Top of Data for review

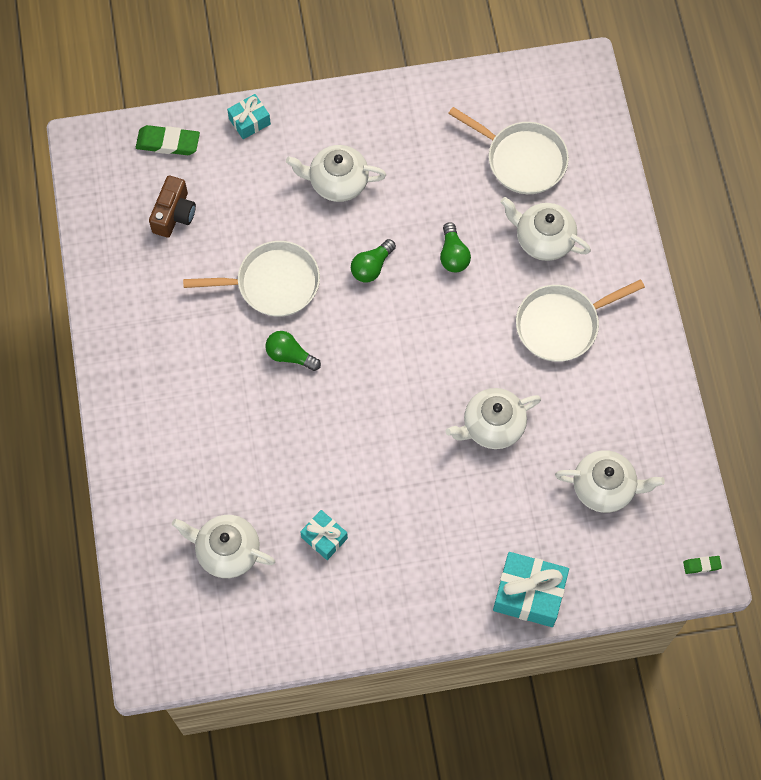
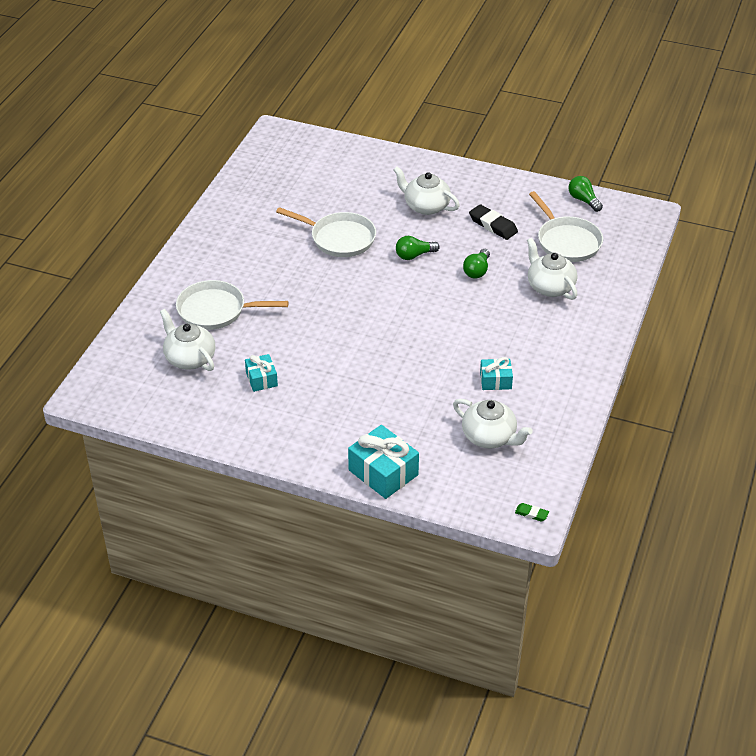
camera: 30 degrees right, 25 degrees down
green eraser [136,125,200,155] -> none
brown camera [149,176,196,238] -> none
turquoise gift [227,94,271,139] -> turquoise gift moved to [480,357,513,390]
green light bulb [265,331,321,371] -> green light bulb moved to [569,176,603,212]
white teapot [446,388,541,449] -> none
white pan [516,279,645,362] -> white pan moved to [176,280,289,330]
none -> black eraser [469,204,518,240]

Bottom of Data for review
Top of Data for review

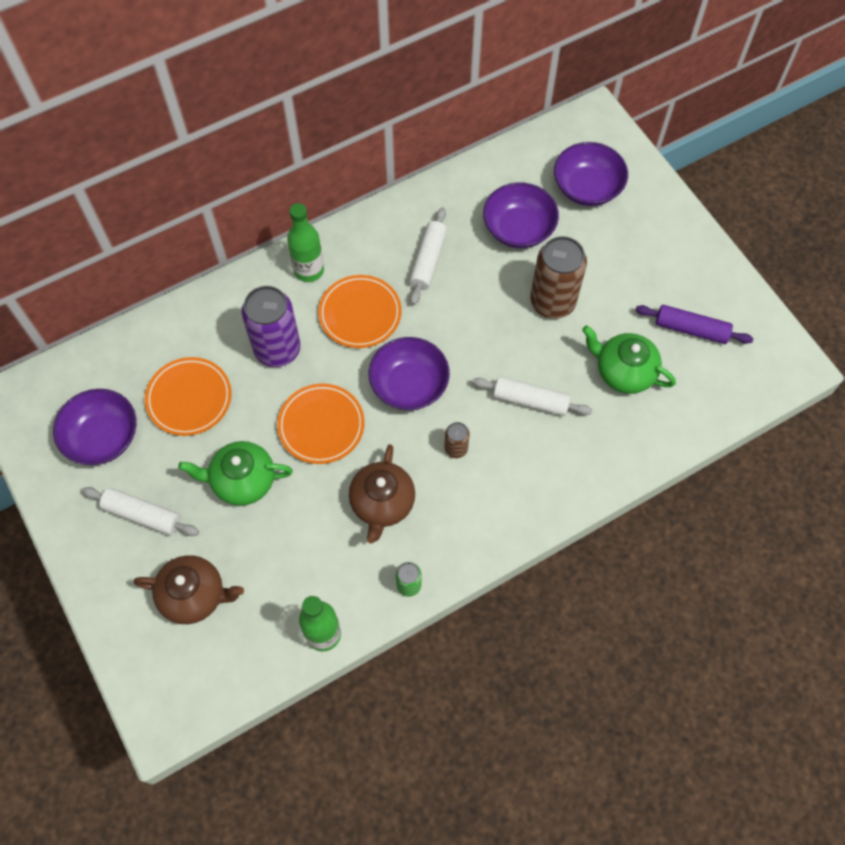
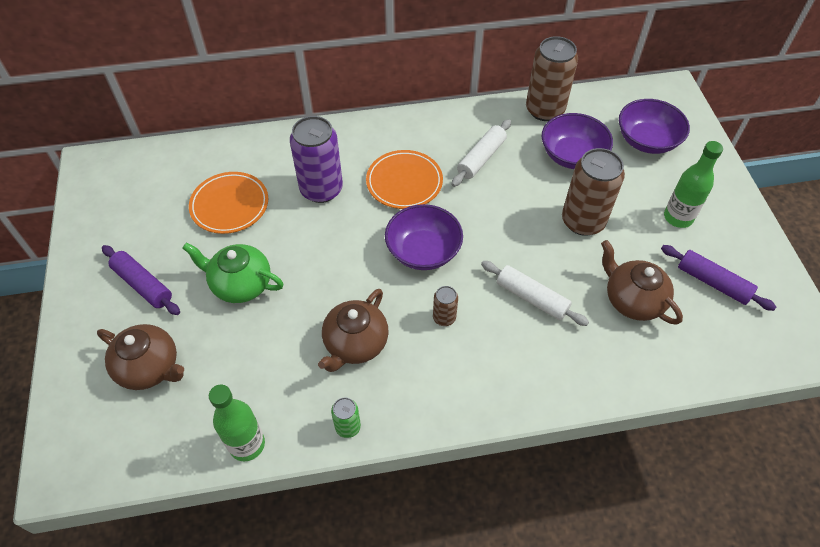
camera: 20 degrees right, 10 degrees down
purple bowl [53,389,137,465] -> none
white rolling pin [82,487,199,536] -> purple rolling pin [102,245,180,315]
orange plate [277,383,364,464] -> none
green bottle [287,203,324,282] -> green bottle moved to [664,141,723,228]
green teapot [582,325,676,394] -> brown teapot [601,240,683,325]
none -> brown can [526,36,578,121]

Bottom of Data for review
Top of Data for review

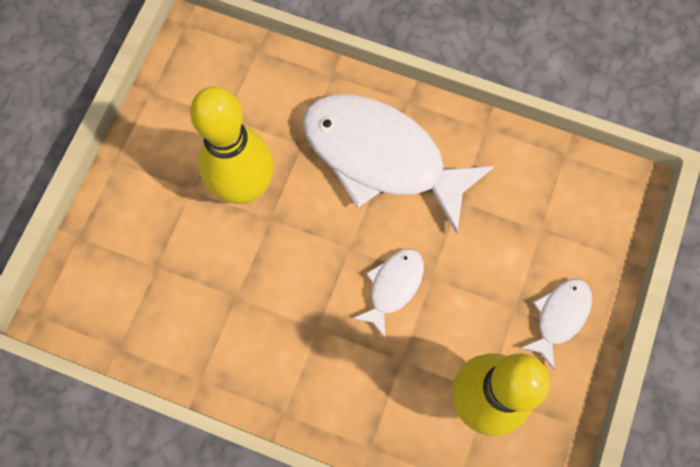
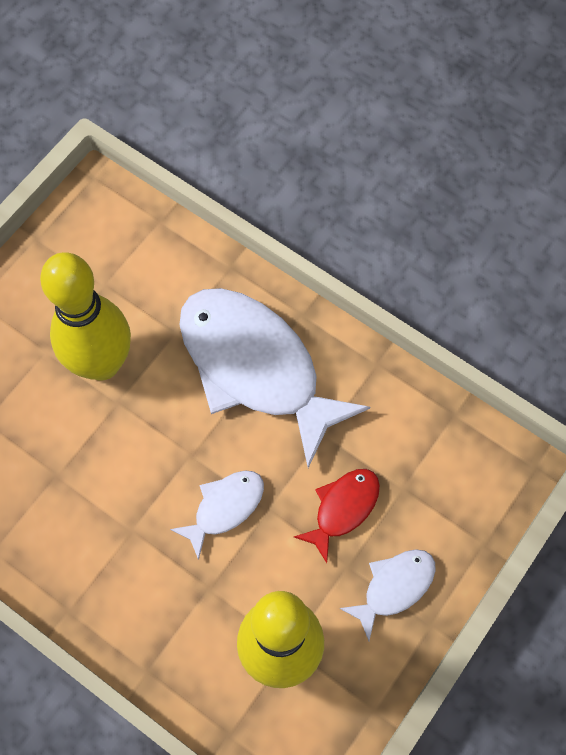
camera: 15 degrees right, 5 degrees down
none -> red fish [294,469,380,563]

Bottom of Data for review

◆ Problem statement
What are the lines, exactly as written above, from the line with "camera: 30 degrees right, 25 degrees down" to the line with "none -> black eraser [469,204,518,240]", both included? Output only those.

◆ Response area
camera: 30 degrees right, 25 degrees down
green eraser [136,125,200,155] -> none
brown camera [149,176,196,238] -> none
turquoise gift [227,94,271,139] -> turquoise gift moved to [480,357,513,390]
green light bulb [265,331,321,371] -> green light bulb moved to [569,176,603,212]
white teapot [446,388,541,449] -> none
white pan [516,279,645,362] -> white pan moved to [176,280,289,330]
none -> black eraser [469,204,518,240]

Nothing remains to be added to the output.